Data entries:
--- START ---

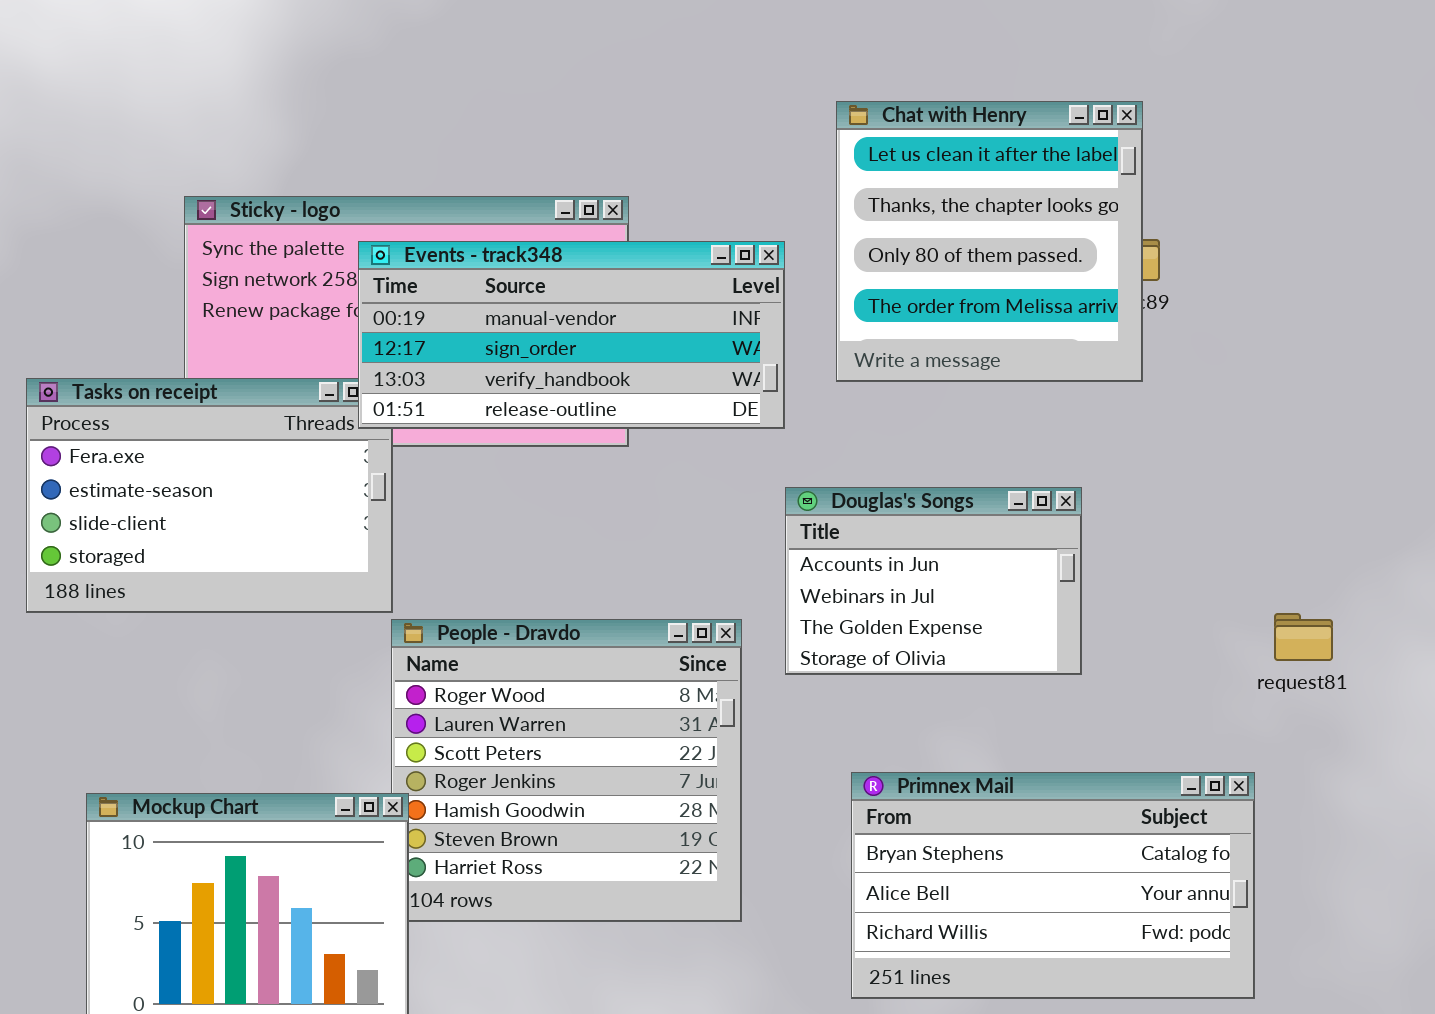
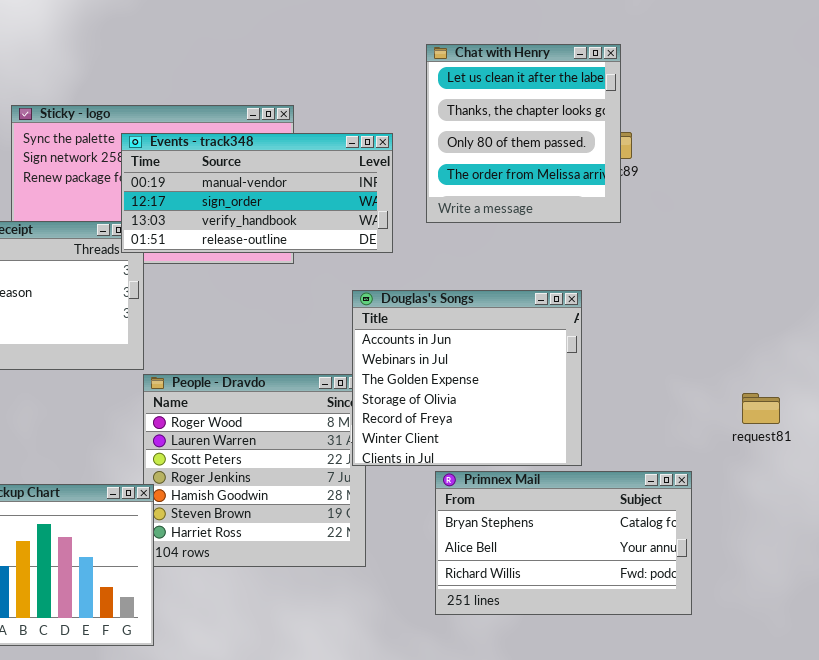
Douglas's Songs: [785,487,1082,675] -> [352,290,582,466], resized
request81: [1274,613,1333,661] -> [742,393,780,424], moved

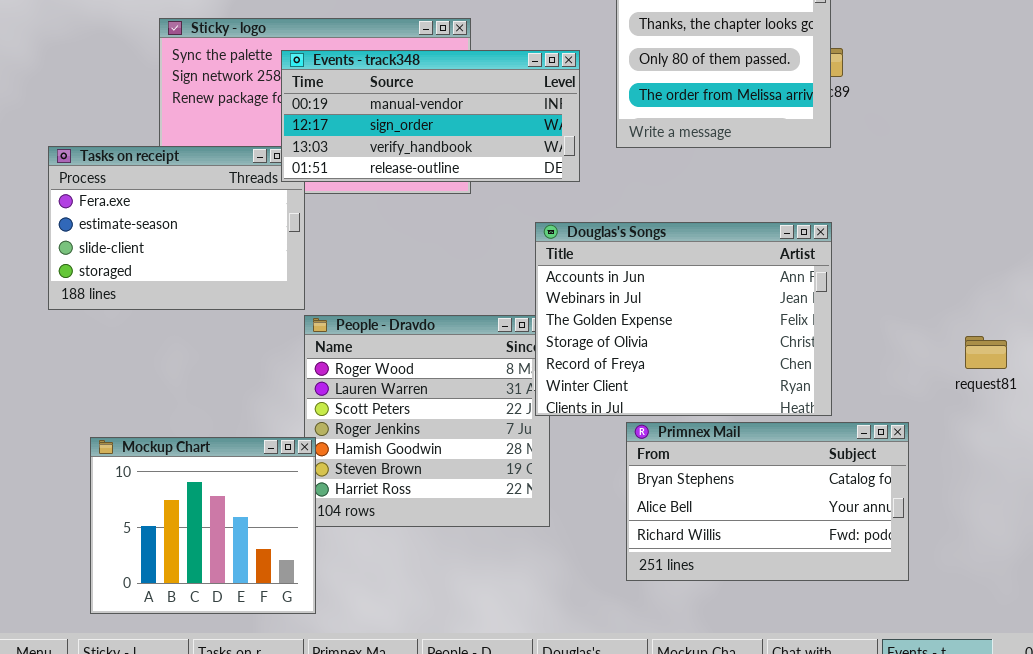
Douglas's Songs: [352,290,582,466] -> [535,222,832,416], resized

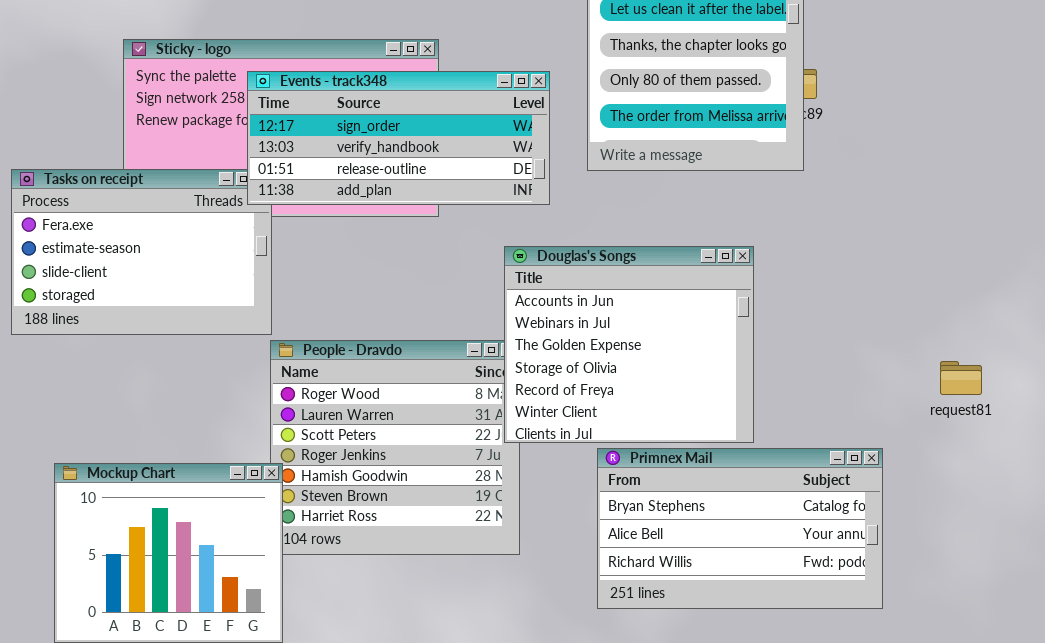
Events - track348: [281,50,580,182] -> [247,71,550,205], scrolled down 1 row
Douglas's Songs: [535,222,832,416] -> [504,246,754,443], resized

--- END ---

Required action
Make an exact copy of the records, pictures excluded.

Task response
Douglas's Songs: [785,487,1082,675] -> [352,290,582,466], resized
request81: [1274,613,1333,661] -> [742,393,780,424], moved

Douglas's Songs: [352,290,582,466] -> [535,222,832,416], resized

Events - track348: [281,50,580,182] -> [247,71,550,205], scrolled down 1 row
Douglas's Songs: [535,222,832,416] -> [504,246,754,443], resized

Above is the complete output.